EXERCISE PROMPT: Word for word, give the data again without its pictures.

(Image change detection data)
[Start of Attachment]

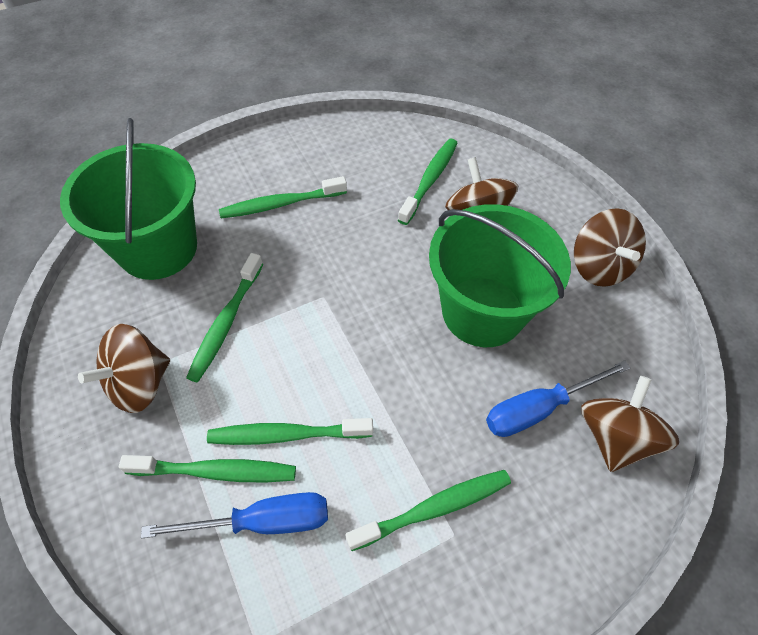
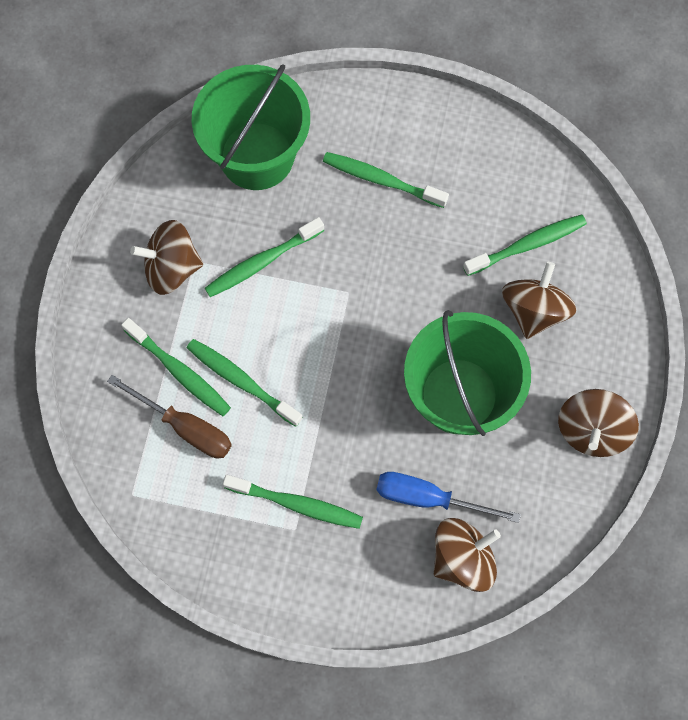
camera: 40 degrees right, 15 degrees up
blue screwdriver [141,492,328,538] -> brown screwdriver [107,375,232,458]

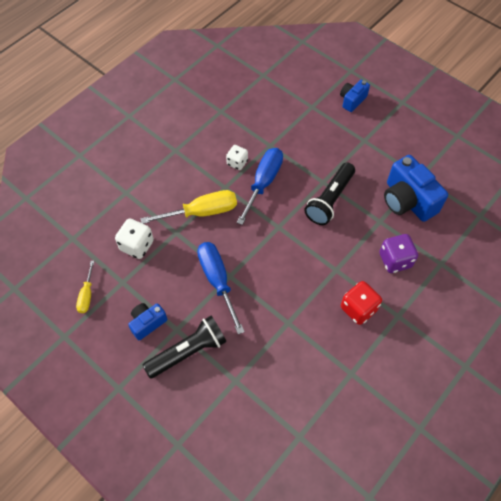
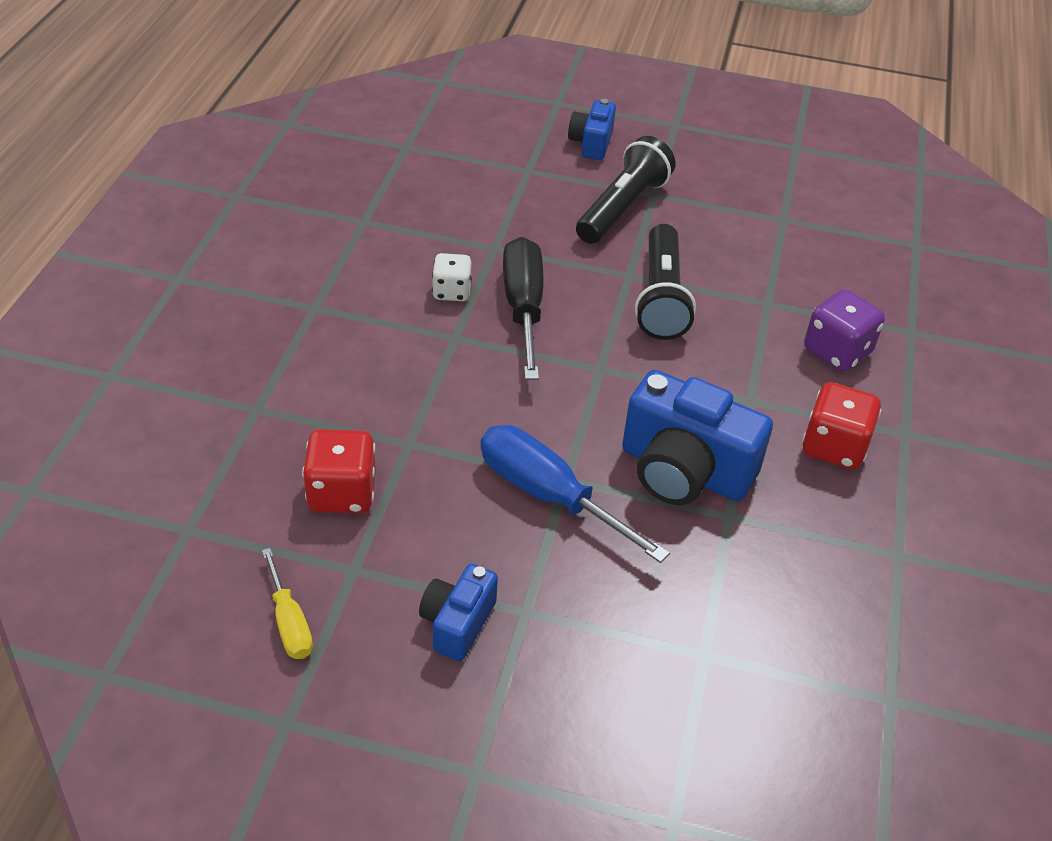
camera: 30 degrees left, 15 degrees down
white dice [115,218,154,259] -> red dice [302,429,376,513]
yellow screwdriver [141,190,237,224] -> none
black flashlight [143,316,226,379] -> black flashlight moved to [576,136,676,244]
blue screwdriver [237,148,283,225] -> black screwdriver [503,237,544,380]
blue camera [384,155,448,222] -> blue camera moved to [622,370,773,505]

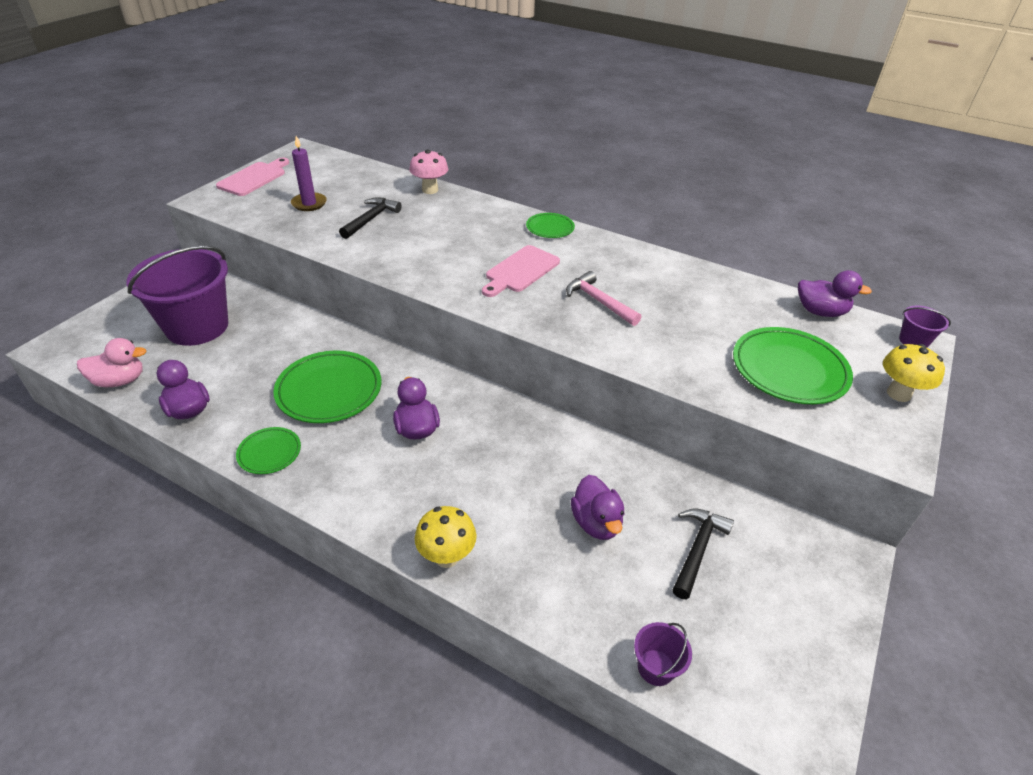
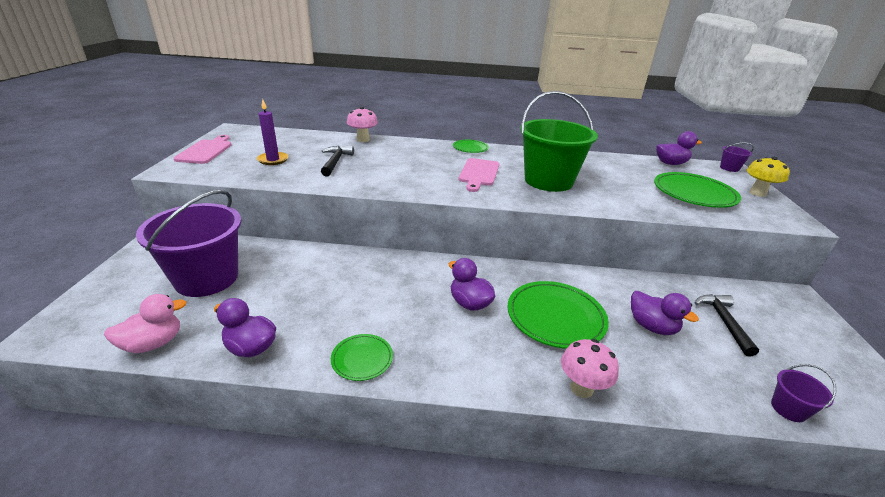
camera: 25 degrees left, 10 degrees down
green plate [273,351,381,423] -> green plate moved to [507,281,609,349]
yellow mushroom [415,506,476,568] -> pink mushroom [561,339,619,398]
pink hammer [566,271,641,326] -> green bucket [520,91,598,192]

[End of Attachment]

ANSWER BELOW:
camera: 40 degrees right, 15 degrees up
blue screwdriver [141,492,328,538] -> brown screwdriver [107,375,232,458]

camera: 30 degrees left, 15 degrees down
white dice [115,218,154,259] -> red dice [302,429,376,513]
yellow screwdriver [141,190,237,224] -> none
black flashlight [143,316,226,379] -> black flashlight moved to [576,136,676,244]
blue screwdriver [237,148,283,225] -> black screwdriver [503,237,544,380]
blue camera [384,155,448,222] -> blue camera moved to [622,370,773,505]

camera: 25 degrees left, 10 degrees down
green plate [273,351,381,423] -> green plate moved to [507,281,609,349]
yellow mushroom [415,506,476,568] -> pink mushroom [561,339,619,398]
pink hammer [566,271,641,326] -> green bucket [520,91,598,192]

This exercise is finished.